--- Material supplied ---
# # # # # # #

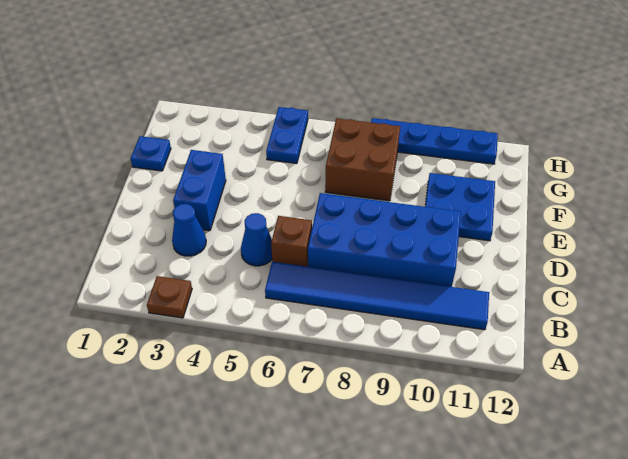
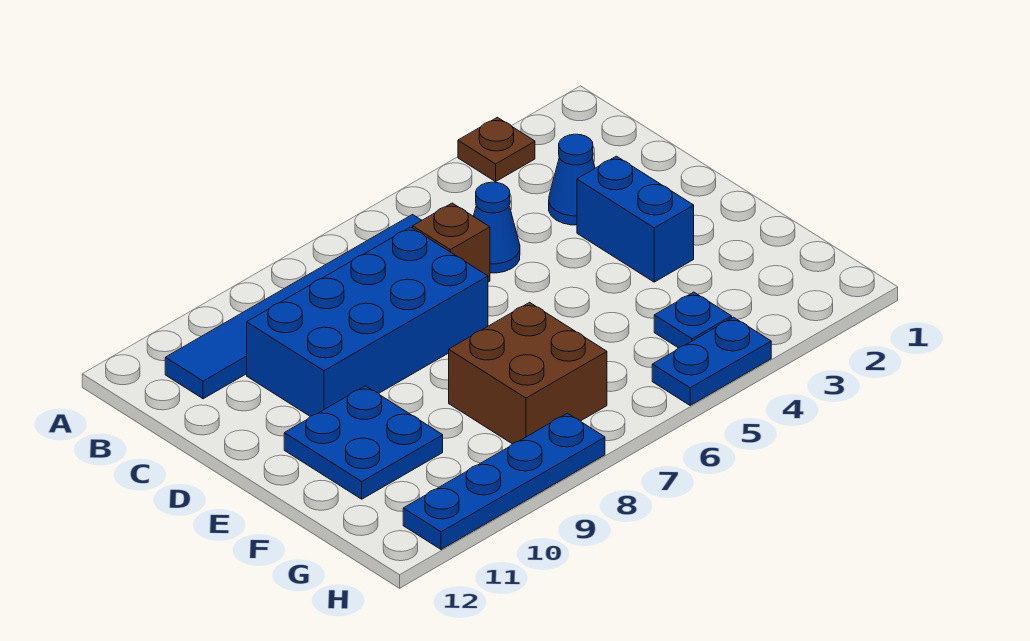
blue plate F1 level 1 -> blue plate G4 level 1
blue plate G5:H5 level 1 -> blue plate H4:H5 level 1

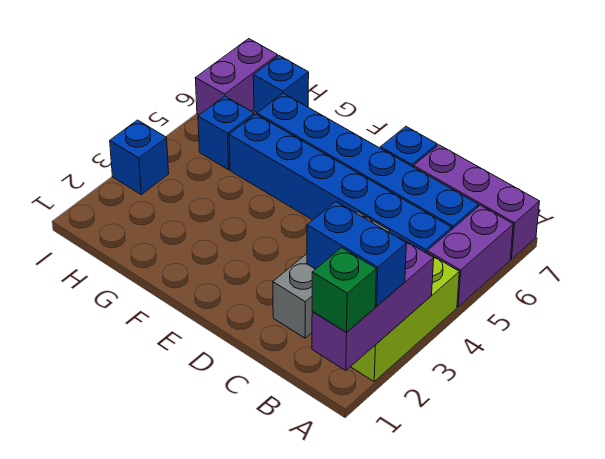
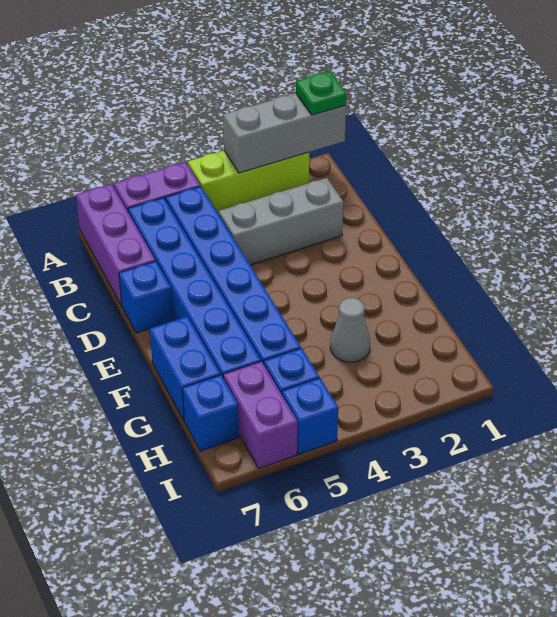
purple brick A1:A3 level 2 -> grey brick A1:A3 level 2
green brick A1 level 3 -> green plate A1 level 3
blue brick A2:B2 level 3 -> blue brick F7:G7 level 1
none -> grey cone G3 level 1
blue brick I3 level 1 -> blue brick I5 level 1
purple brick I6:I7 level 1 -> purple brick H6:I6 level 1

# # # # # # #

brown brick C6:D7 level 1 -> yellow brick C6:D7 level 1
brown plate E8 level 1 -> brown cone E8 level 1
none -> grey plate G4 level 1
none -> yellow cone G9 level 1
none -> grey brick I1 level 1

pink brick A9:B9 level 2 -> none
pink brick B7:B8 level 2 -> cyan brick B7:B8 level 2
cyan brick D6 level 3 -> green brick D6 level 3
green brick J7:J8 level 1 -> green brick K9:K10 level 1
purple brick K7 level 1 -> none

# # # # # # #

--- Activity ---
In the entries above, find the line with "none -> grey brick I1 level 1" and the line with "purple brick K7 level 1 -> none", then set down exactly those two and every line between them, nothing else.

--- Finished task ---
none -> grey brick I1 level 1

pink brick A9:B9 level 2 -> none
pink brick B7:B8 level 2 -> cyan brick B7:B8 level 2
cyan brick D6 level 3 -> green brick D6 level 3
green brick J7:J8 level 1 -> green brick K9:K10 level 1
purple brick K7 level 1 -> none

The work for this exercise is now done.